• _ASSIGNMENT_
Quote exactly, and only, the lines from the one with "swapped,flamaster (zielony) (no." through the end of the listing.

• _SUPPLIED MATERIAL_

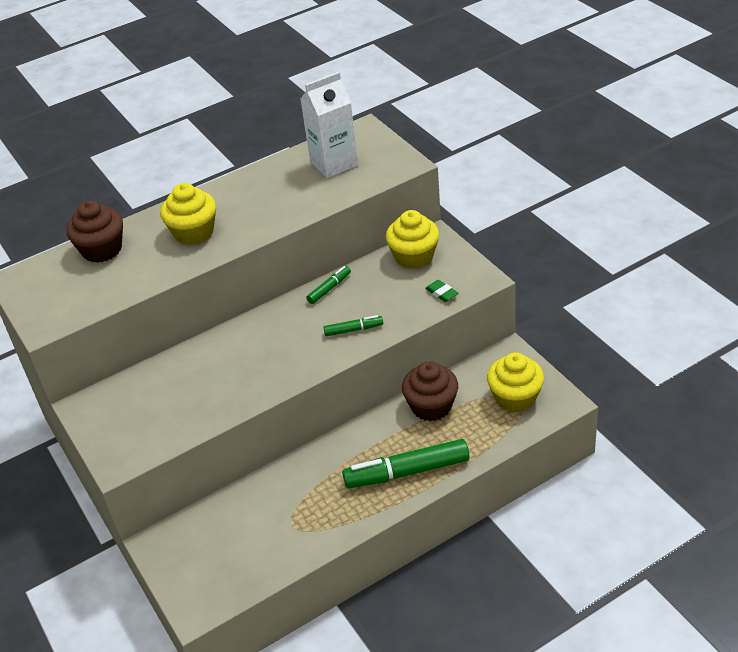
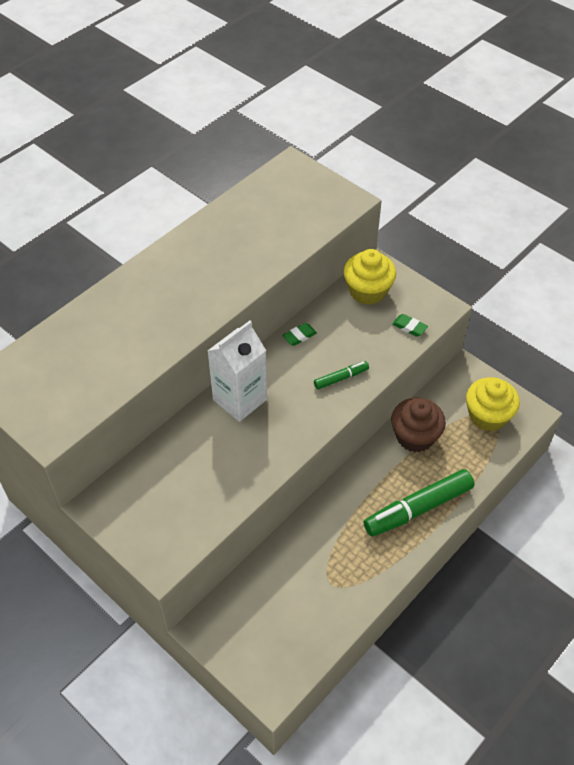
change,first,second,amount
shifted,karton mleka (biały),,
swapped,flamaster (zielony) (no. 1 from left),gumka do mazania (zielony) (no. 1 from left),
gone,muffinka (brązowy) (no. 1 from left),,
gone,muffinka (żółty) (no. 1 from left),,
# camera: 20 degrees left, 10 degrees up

• _RESULT FOR THIS EXERCISE_
swapped,flamaster (zielony) (no. 1 from left),gumka do mazania (zielony) (no. 1 from left),
gone,muffinka (brązowy) (no. 1 from left),,
gone,muffinka (żółty) (no. 1 from left),,
# camera: 20 degrees left, 10 degrees up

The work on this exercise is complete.